Work instruction -
From the first line of the listing below through the line with "(blue) (3rd from left)", transcribe exactly and skip the pictures.

Raw data -
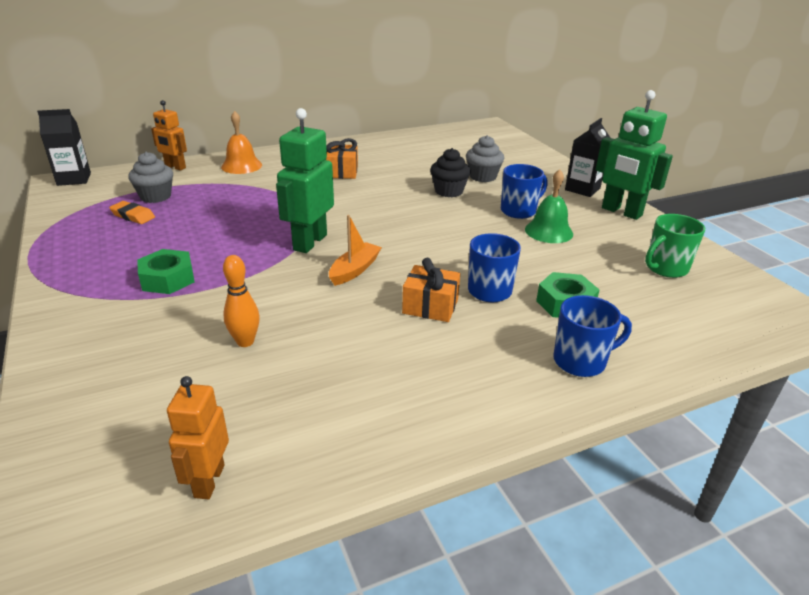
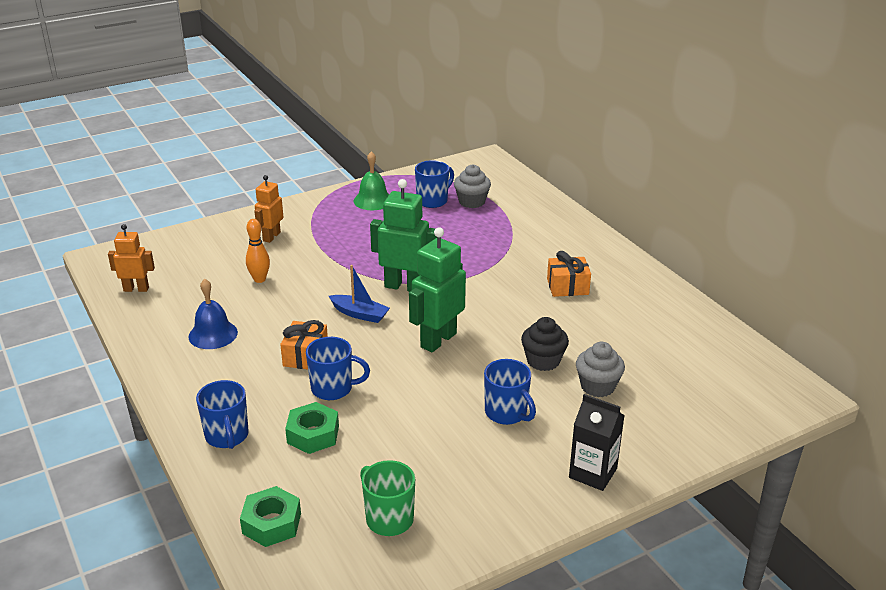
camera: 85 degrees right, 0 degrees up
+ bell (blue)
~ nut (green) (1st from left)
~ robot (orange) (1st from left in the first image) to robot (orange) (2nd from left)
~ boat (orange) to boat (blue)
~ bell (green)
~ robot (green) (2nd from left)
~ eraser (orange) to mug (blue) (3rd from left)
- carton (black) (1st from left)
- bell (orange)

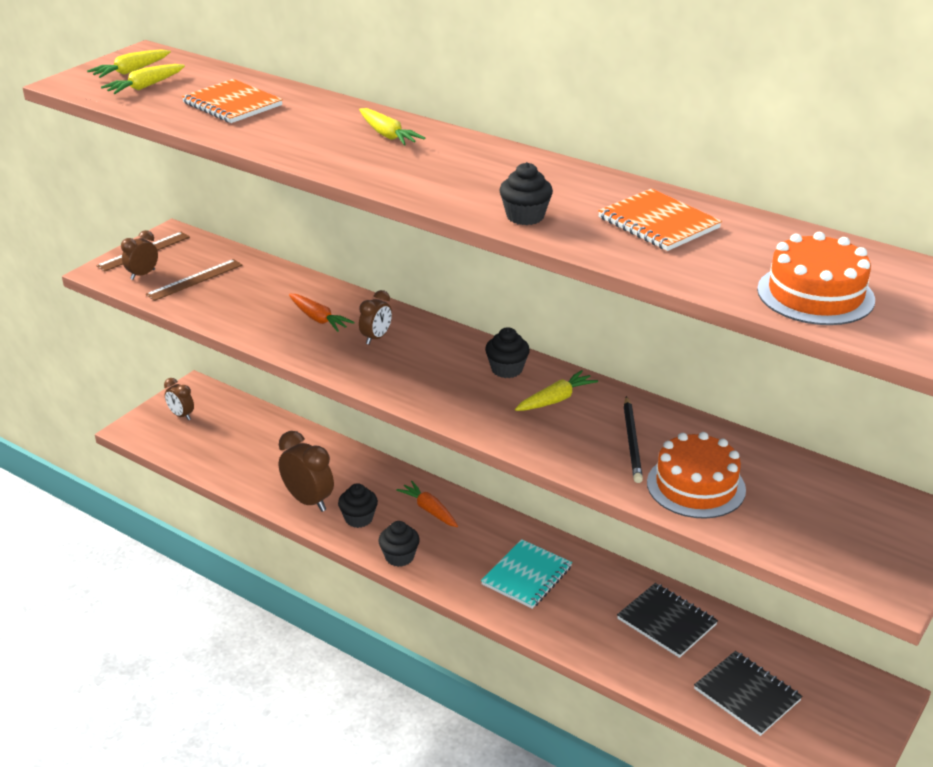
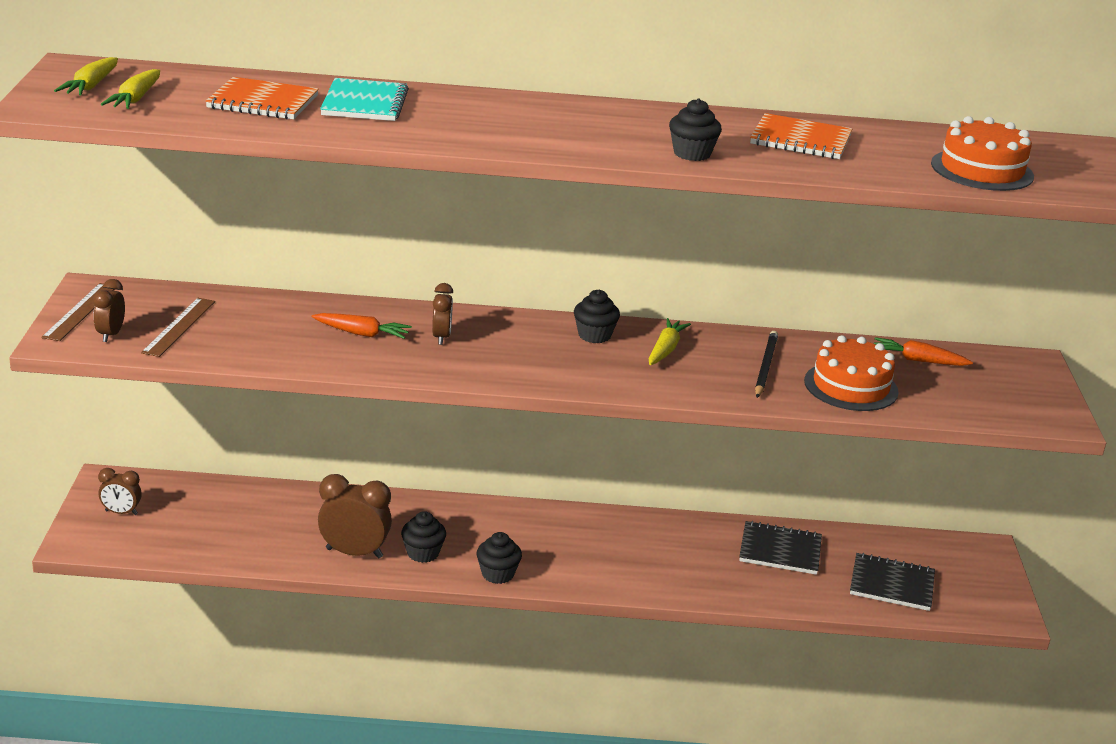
camera: 35 degrees left, 5 degrees down
~ notebook (turquoise)
~ pencil (black) 135 degrees counterclockwise
~ carrot (orange) (2nd from left)
- carrot (yellow) (3rd from left)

Reply -
camera: 85 degrees right, 0 degrees up
+ bell (blue)
~ nut (green) (1st from left)
~ robot (orange) (1st from left in the first image) to robot (orange) (2nd from left)
~ boat (orange) to boat (blue)
~ bell (green)
~ robot (green) (2nd from left)
~ eraser (orange) to mug (blue) (3rd from left)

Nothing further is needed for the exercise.